Repeat the entries below exactly. Begin with the first line and end with the line that contains "lime brick F1 level 1 -> none".

★ ★ ★

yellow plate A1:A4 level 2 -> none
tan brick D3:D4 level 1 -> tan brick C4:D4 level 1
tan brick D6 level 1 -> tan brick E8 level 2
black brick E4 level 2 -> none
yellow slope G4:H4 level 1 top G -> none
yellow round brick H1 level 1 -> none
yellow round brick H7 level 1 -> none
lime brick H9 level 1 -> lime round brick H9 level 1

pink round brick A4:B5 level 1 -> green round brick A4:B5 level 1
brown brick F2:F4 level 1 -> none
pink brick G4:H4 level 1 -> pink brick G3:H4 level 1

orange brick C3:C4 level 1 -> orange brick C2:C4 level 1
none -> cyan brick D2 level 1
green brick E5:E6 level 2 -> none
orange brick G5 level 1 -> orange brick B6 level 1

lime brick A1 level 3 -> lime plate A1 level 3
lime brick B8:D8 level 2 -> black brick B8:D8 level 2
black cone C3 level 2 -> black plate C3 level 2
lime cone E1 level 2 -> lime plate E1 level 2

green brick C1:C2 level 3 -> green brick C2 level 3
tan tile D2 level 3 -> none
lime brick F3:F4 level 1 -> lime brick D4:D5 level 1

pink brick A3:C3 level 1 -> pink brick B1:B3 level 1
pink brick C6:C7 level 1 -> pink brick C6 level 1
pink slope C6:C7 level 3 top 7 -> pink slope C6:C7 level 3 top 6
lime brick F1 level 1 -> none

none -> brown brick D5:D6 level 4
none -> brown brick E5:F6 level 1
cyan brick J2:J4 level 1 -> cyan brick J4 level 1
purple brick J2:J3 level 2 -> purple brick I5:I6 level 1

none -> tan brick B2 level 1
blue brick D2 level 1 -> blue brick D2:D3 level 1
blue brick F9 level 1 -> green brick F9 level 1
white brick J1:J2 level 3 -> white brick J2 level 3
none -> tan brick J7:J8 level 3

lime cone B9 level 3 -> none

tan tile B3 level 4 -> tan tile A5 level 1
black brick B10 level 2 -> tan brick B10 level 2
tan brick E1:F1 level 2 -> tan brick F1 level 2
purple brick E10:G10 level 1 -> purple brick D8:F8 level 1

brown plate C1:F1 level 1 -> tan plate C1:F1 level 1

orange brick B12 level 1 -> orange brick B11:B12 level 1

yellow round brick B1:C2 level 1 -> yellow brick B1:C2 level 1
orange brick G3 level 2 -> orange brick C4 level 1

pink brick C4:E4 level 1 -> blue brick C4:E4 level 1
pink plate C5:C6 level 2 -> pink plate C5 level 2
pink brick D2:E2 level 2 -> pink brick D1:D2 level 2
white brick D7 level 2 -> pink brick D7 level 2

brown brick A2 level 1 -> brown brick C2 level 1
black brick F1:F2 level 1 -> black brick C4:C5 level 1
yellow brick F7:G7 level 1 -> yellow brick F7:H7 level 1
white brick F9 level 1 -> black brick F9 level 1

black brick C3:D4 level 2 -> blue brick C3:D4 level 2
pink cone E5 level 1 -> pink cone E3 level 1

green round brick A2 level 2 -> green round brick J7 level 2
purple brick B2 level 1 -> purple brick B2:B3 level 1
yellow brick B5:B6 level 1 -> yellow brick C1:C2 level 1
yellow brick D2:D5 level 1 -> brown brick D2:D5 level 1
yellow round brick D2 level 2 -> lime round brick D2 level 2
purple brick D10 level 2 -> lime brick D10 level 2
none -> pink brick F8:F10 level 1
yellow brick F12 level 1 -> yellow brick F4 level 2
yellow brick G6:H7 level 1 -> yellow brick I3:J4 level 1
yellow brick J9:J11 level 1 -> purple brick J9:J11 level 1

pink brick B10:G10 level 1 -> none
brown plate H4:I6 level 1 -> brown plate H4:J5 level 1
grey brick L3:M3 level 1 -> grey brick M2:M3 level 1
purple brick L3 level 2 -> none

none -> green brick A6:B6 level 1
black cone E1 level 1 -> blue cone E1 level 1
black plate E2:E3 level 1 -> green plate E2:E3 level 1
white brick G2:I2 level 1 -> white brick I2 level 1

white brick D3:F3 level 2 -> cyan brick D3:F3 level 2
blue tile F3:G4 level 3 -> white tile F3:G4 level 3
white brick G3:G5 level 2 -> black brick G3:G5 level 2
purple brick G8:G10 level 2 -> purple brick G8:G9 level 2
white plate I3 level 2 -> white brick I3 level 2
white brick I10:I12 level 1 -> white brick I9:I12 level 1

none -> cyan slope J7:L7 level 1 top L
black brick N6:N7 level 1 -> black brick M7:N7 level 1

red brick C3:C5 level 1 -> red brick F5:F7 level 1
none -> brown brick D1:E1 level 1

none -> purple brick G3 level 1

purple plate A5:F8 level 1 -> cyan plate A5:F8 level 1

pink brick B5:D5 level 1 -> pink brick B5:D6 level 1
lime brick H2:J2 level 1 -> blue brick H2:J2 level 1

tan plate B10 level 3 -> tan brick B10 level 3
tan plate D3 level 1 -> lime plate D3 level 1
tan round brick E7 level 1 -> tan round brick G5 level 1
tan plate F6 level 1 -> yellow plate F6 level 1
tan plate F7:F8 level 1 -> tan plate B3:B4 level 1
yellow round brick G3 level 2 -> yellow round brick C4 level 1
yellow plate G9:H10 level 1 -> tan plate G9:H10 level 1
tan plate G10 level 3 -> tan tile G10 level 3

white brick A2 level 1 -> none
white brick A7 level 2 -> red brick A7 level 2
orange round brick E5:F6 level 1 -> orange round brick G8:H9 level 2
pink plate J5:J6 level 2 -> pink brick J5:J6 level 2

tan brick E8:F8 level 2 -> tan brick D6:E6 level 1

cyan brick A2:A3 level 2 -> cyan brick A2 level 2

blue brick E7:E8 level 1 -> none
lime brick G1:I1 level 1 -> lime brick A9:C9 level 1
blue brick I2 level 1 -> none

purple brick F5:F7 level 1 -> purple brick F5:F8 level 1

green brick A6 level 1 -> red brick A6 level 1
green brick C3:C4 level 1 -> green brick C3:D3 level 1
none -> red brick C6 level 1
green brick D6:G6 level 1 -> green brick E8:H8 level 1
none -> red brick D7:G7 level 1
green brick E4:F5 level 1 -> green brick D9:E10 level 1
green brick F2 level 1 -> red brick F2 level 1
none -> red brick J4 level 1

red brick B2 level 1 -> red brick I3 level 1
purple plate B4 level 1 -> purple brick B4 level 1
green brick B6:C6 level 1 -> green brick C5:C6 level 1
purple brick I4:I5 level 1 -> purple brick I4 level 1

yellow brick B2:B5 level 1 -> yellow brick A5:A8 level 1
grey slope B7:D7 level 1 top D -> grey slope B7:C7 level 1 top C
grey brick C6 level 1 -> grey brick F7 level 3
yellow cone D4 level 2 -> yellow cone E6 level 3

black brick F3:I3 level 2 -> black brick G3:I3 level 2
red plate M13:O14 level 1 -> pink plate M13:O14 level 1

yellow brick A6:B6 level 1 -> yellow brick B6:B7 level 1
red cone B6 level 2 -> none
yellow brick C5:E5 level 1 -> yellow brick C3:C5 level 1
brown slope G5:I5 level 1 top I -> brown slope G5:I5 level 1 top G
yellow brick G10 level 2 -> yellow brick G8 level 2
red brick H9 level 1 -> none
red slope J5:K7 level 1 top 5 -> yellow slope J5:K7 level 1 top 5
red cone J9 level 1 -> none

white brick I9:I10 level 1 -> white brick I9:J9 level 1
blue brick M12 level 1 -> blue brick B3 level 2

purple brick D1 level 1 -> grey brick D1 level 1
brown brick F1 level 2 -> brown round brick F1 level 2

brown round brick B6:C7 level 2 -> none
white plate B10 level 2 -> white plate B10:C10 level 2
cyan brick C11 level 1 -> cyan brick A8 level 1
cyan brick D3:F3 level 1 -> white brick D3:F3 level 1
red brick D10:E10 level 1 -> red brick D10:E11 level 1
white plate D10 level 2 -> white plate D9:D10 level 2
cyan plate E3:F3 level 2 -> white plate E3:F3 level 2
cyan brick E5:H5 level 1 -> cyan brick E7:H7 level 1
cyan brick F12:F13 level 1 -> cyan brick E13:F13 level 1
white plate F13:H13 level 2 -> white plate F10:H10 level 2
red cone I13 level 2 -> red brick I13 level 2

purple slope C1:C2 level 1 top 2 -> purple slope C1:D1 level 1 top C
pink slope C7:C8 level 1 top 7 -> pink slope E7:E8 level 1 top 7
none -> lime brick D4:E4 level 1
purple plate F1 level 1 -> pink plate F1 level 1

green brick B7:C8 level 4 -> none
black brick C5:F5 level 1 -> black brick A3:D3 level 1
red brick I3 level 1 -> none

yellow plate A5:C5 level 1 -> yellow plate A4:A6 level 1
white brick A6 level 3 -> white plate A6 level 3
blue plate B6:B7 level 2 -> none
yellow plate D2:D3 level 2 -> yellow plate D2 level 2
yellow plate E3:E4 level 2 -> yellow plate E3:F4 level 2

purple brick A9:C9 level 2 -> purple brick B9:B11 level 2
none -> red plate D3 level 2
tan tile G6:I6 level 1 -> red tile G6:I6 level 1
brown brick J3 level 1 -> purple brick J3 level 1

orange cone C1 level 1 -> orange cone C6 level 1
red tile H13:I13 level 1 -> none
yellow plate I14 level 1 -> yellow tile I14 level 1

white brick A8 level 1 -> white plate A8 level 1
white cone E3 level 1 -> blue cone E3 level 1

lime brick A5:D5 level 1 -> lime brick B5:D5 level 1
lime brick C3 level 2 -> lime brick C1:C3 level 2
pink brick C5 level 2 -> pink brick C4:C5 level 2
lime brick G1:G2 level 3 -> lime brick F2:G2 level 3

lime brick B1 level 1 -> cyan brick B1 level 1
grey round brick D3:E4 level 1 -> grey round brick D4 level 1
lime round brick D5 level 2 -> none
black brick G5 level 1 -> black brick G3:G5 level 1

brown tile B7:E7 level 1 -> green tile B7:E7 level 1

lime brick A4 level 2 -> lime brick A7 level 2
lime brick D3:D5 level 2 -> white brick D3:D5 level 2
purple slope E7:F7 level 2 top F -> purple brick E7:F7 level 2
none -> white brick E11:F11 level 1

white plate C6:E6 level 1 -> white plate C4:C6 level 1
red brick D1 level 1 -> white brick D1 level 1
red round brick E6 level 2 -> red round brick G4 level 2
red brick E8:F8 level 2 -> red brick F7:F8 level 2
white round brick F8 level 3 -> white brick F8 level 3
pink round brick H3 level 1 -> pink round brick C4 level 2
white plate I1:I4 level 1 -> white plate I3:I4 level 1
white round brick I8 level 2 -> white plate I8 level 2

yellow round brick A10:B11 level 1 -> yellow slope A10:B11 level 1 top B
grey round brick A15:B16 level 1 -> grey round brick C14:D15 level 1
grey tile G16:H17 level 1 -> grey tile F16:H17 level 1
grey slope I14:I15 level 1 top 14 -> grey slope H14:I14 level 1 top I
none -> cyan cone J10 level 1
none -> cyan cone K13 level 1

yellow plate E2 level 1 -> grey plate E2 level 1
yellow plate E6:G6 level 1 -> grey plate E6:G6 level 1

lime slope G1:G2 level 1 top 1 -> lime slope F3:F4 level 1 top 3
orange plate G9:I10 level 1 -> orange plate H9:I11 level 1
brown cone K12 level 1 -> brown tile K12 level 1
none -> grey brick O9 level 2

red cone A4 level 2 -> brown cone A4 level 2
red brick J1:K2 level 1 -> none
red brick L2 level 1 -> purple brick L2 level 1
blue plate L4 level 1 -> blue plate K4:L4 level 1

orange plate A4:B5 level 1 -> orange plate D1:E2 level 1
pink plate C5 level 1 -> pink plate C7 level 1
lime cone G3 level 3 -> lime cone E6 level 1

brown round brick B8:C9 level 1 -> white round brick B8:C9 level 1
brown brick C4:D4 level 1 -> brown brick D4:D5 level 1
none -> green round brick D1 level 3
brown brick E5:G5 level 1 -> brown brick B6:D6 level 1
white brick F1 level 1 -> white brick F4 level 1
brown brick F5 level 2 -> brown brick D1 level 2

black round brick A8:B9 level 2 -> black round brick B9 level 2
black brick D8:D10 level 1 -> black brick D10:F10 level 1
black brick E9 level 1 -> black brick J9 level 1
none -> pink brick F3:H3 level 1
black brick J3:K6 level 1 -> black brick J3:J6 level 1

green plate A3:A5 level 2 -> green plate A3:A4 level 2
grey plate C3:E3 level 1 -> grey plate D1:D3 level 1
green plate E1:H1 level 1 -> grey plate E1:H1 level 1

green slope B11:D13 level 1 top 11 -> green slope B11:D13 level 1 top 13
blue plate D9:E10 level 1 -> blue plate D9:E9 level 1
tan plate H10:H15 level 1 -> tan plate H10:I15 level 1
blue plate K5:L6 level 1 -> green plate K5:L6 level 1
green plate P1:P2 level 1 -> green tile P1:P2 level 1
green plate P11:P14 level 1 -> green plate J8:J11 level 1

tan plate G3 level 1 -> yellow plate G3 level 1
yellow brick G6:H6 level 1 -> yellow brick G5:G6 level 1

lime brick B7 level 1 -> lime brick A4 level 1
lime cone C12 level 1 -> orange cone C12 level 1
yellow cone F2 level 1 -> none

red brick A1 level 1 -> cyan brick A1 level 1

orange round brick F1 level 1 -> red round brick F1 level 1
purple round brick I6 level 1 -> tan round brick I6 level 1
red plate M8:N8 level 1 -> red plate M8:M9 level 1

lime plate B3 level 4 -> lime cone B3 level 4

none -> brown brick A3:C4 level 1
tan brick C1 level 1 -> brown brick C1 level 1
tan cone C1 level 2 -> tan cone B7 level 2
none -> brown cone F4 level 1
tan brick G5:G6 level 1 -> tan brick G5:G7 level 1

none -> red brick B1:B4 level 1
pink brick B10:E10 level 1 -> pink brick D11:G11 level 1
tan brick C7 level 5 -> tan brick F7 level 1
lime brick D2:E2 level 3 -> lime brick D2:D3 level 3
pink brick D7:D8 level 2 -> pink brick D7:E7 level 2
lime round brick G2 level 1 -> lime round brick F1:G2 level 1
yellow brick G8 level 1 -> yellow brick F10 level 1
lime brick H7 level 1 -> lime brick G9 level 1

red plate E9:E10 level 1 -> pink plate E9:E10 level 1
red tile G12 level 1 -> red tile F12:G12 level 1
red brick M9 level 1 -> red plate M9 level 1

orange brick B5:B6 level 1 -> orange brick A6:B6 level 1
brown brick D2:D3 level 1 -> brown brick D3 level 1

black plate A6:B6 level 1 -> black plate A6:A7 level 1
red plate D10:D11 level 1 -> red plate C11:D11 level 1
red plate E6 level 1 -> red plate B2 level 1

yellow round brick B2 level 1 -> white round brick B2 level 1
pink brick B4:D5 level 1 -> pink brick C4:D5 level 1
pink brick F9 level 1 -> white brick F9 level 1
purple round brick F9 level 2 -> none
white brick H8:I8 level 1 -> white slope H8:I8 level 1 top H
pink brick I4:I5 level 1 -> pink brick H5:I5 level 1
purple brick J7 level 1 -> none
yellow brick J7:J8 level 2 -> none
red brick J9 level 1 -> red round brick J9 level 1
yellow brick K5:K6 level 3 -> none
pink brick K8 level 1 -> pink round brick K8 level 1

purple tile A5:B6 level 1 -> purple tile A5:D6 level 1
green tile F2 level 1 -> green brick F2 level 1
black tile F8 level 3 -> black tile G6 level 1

★ ★ ★

(TASK SOLUTION)
yellow plate A1:A4 level 2 -> none
tan brick D3:D4 level 1 -> tan brick C4:D4 level 1
tan brick D6 level 1 -> tan brick E8 level 2
black brick E4 level 2 -> none
yellow slope G4:H4 level 1 top G -> none
yellow round brick H1 level 1 -> none
yellow round brick H7 level 1 -> none
lime brick H9 level 1 -> lime round brick H9 level 1

pink round brick A4:B5 level 1 -> green round brick A4:B5 level 1
brown brick F2:F4 level 1 -> none
pink brick G4:H4 level 1 -> pink brick G3:H4 level 1

orange brick C3:C4 level 1 -> orange brick C2:C4 level 1
none -> cyan brick D2 level 1
green brick E5:E6 level 2 -> none
orange brick G5 level 1 -> orange brick B6 level 1

lime brick A1 level 3 -> lime plate A1 level 3
lime brick B8:D8 level 2 -> black brick B8:D8 level 2
black cone C3 level 2 -> black plate C3 level 2
lime cone E1 level 2 -> lime plate E1 level 2

green brick C1:C2 level 3 -> green brick C2 level 3
tan tile D2 level 3 -> none
lime brick F3:F4 level 1 -> lime brick D4:D5 level 1

pink brick A3:C3 level 1 -> pink brick B1:B3 level 1
pink brick C6:C7 level 1 -> pink brick C6 level 1
pink slope C6:C7 level 3 top 7 -> pink slope C6:C7 level 3 top 6
lime brick F1 level 1 -> none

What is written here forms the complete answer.